BEGIN Recorded information

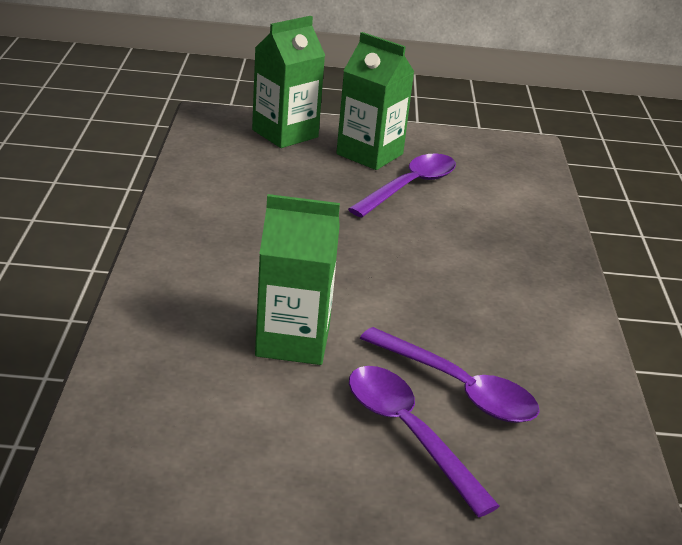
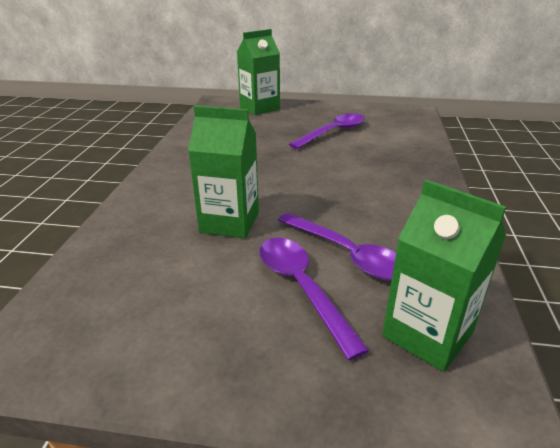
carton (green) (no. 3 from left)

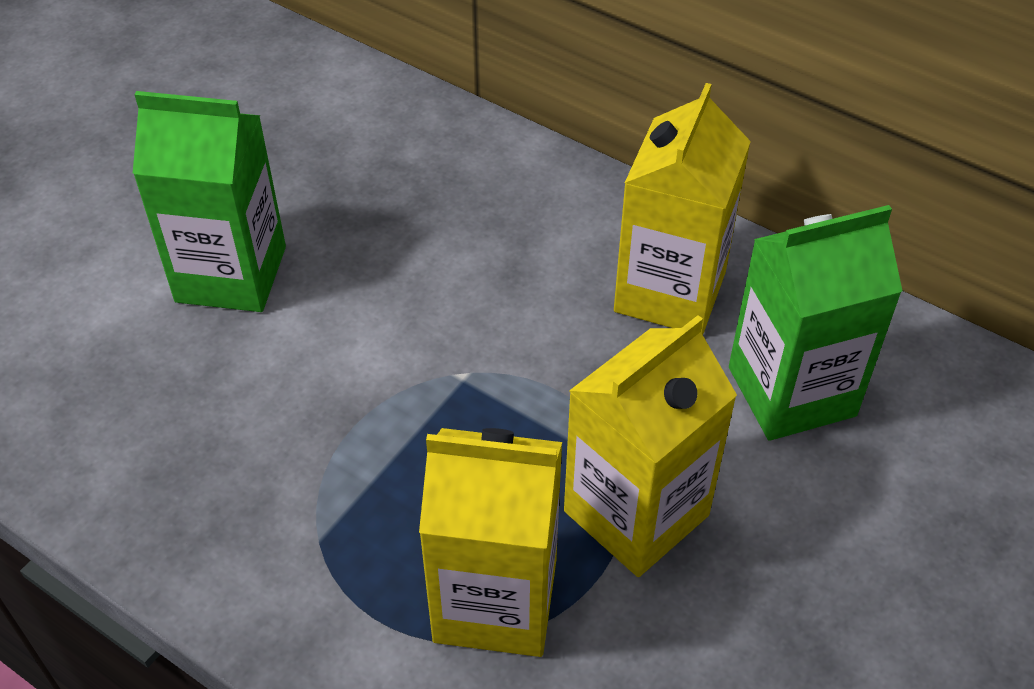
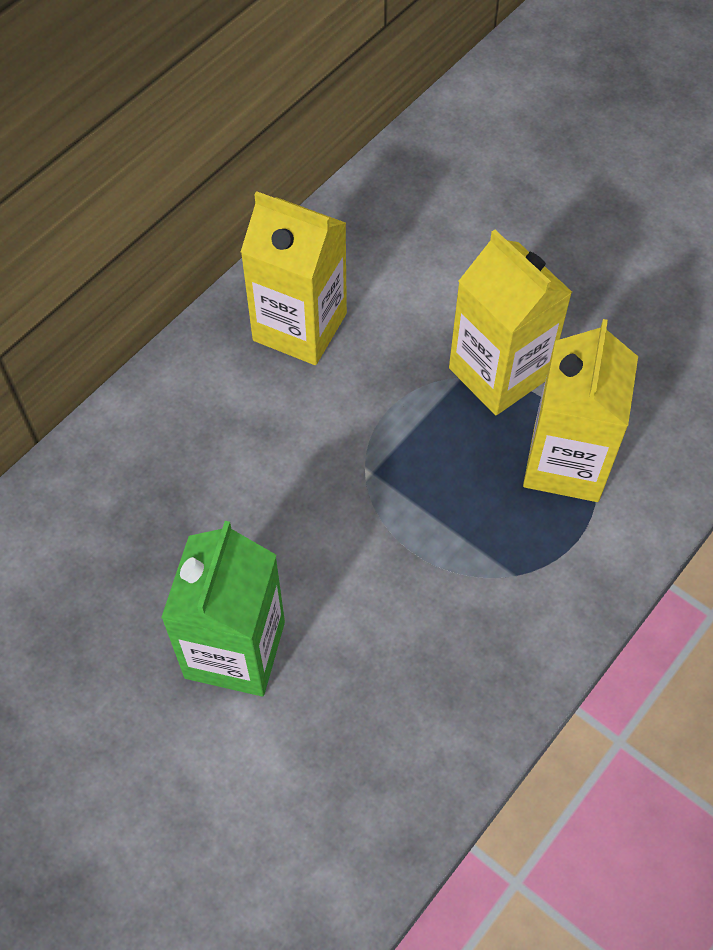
carton (green) (no. 2 from left in the first image)

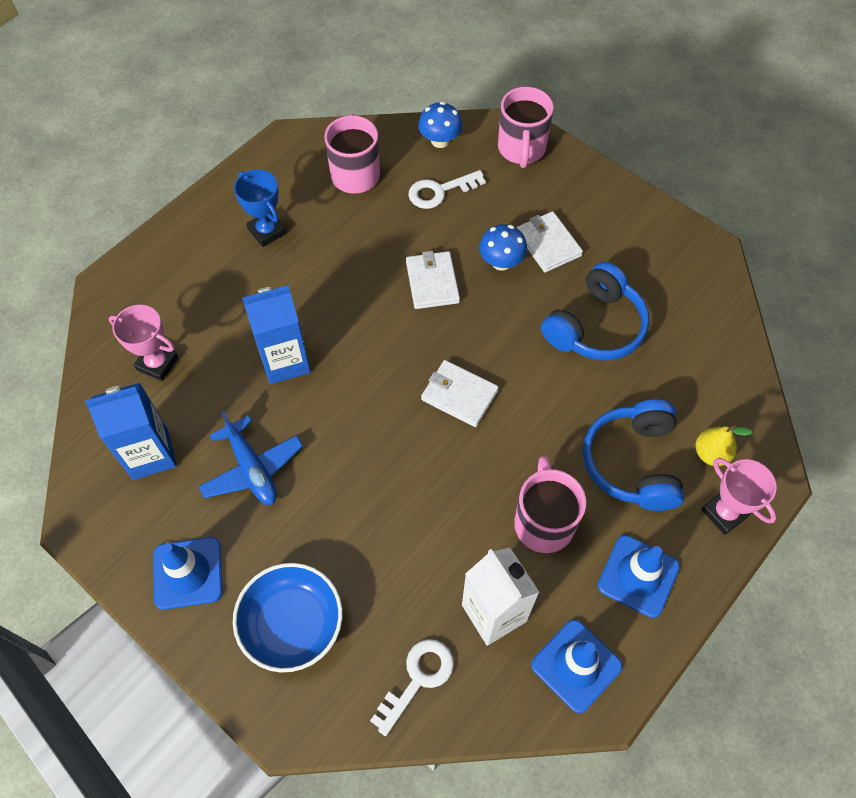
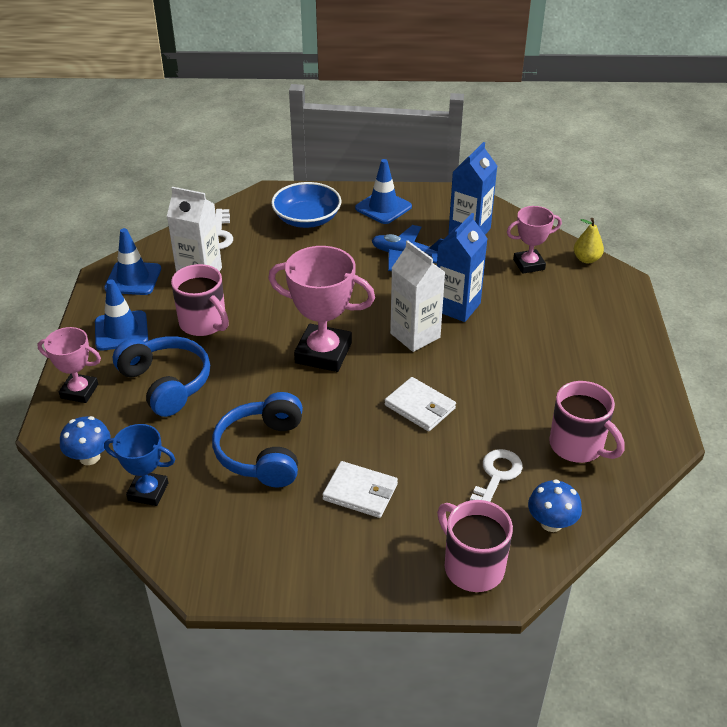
mushroom (blue) (no. 1 from left)
trophy (blue)
trophy (pink) (no. 2 from left)
carton (white) (no. 2 from left)
pear (yellow)

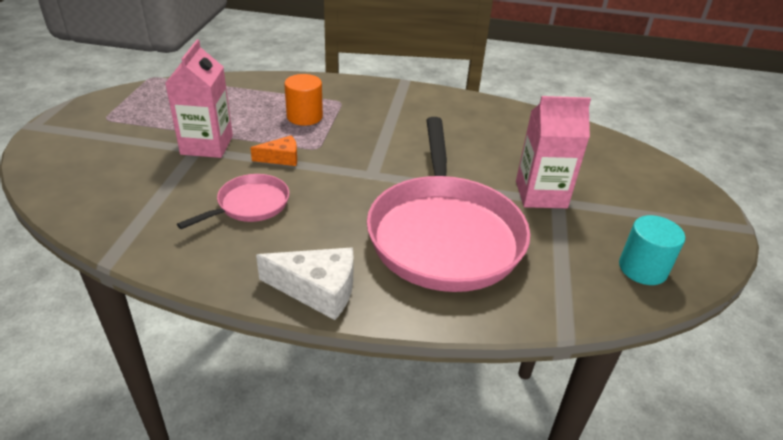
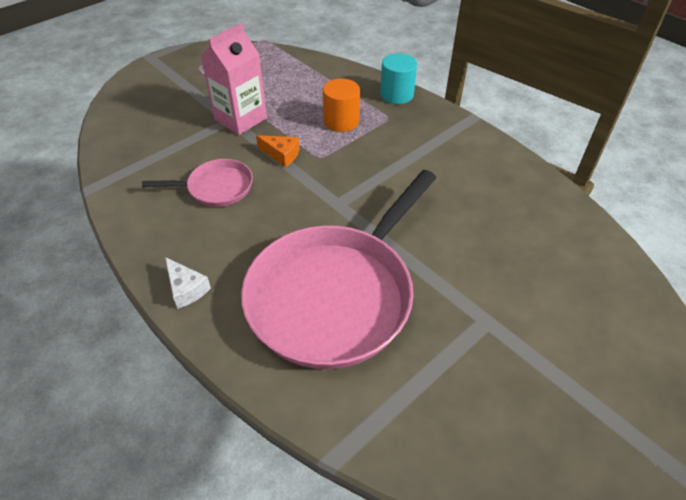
cheese (white)
cylinder (turquoise)
carton (pink) (no. 2 from left in the first image)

END Recorded information

_Activity_. Scan the material above and copy every line that holds the string "left".

_Exercise solution_.
carton (green) (no. 3 from left)
carton (green) (no. 2 from left in the first image)
mushroom (blue) (no. 1 from left)
trophy (pink) (no. 2 from left)
carton (white) (no. 2 from left)
carton (pink) (no. 2 from left in the first image)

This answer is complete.